Exact copy, no pictures: output each line below as it stands.

◆ Raw data
*-*-*

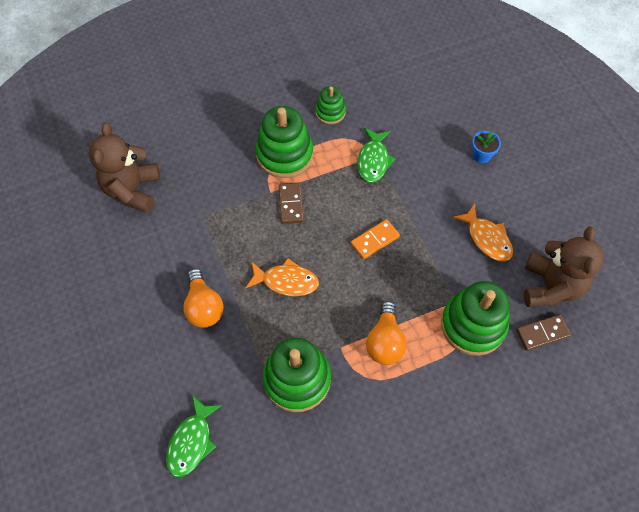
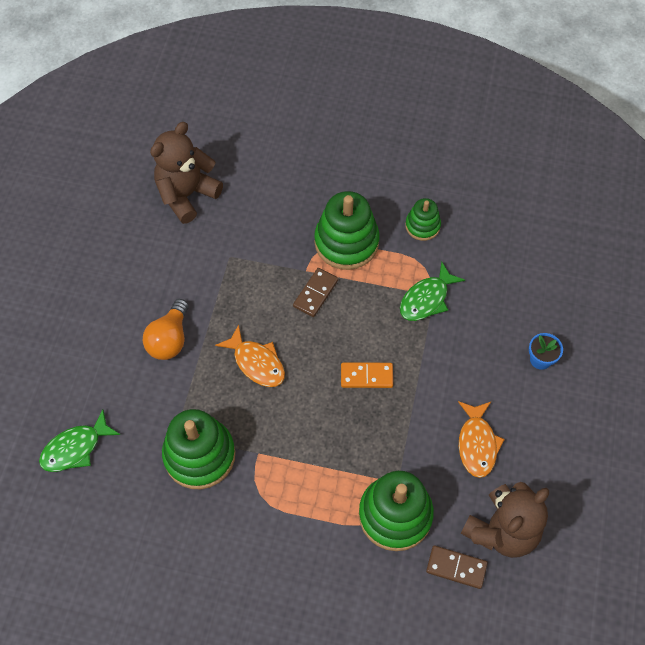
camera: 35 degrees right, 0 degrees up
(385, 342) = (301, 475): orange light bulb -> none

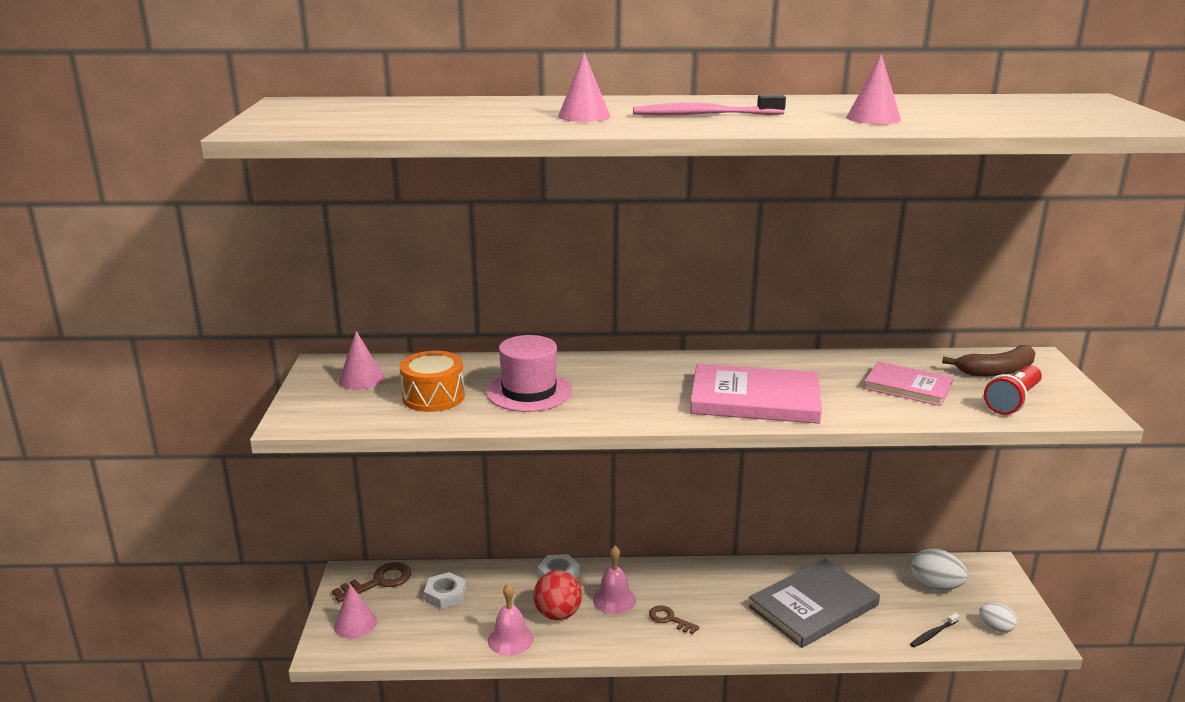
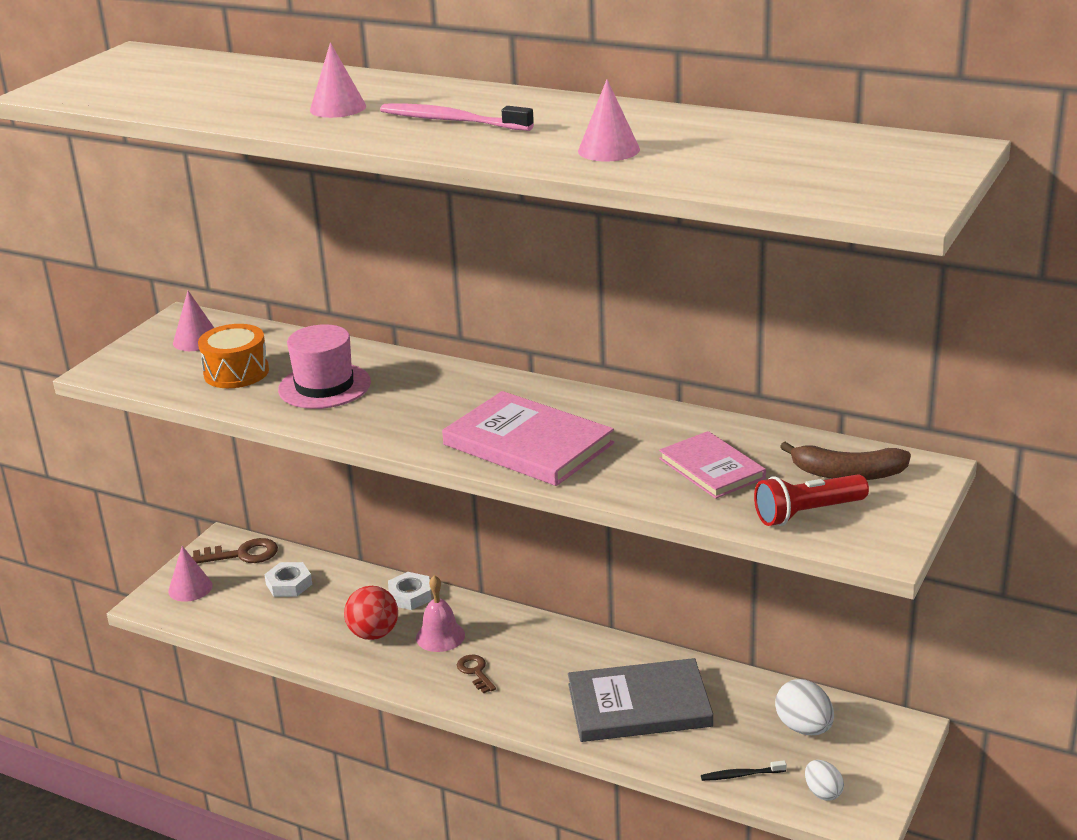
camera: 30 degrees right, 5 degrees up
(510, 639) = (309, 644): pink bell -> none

*-*-*

◆ Response below
camera: 35 degrees right, 0 degrees up
(385, 342) = (301, 475): orange light bulb -> none

camera: 30 degrees right, 5 degrees up
(510, 639) = (309, 644): pink bell -> none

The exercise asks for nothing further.